*** Records supplied ***
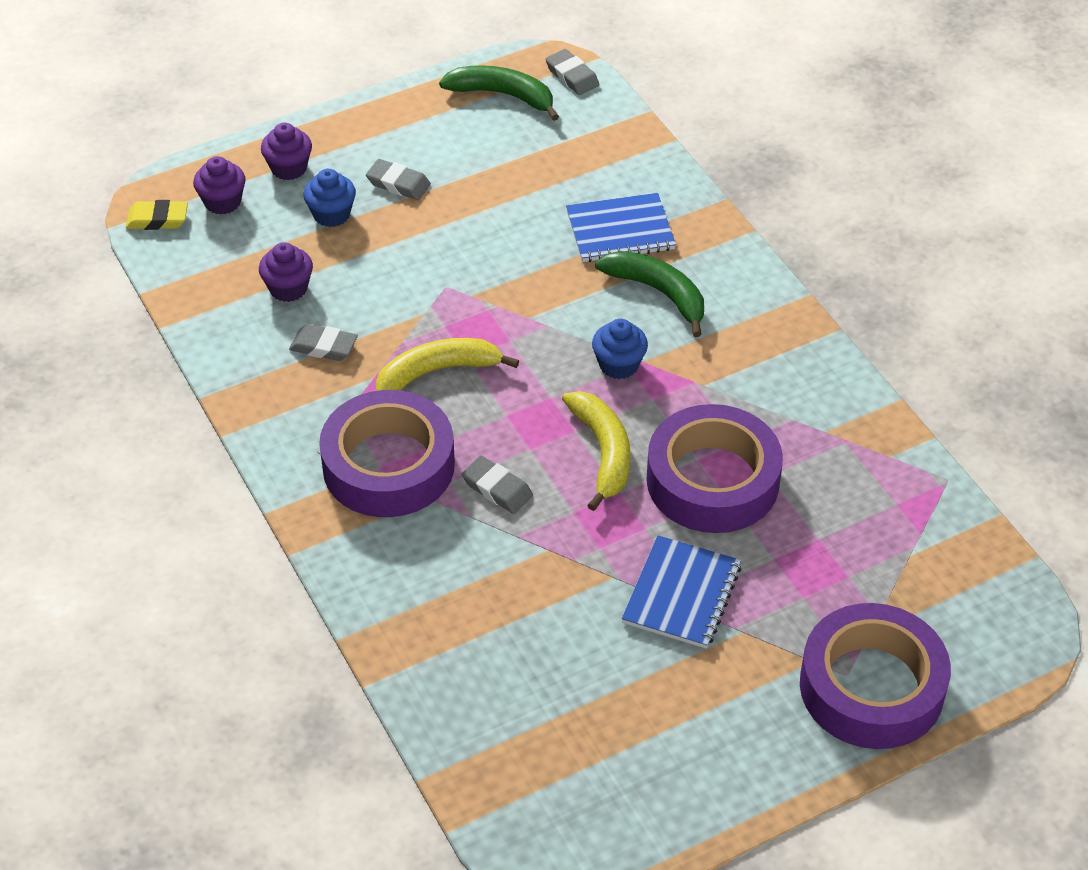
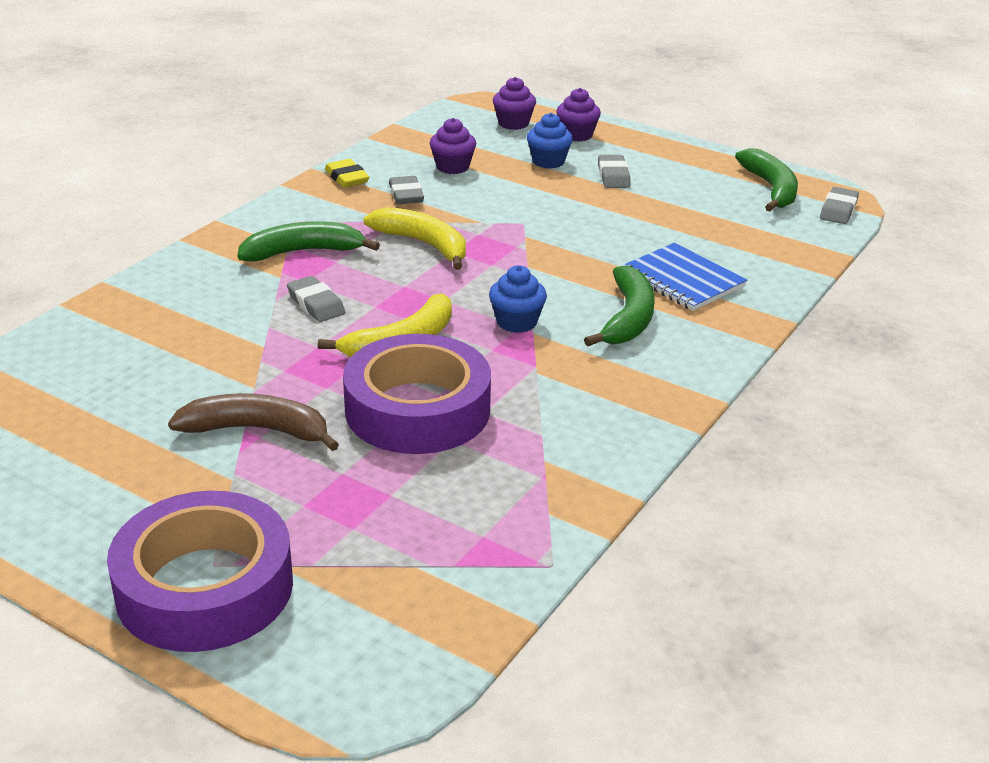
camera: 60 degrees right, 15 degrees down
(157, 219) = (470, 109): yellow eraser -> yellow eraser (346, 178)
(388, 465) = (303, 252): purple tape -> green banana
(497, 488) = (316, 304): grey eraser -> grey eraser turned 45 degrees counterclockwise
(682, 594) = (257, 430): blue notebook -> brown banana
*** End of Records supplied ***
» Exercise:
Throughout the data above, copy all lines where the word "degrees" is found.

» Exercise output:
camera: 60 degrees right, 15 degrees down
(497, 488) = (316, 304): grey eraser -> grey eraser turned 45 degrees counterclockwise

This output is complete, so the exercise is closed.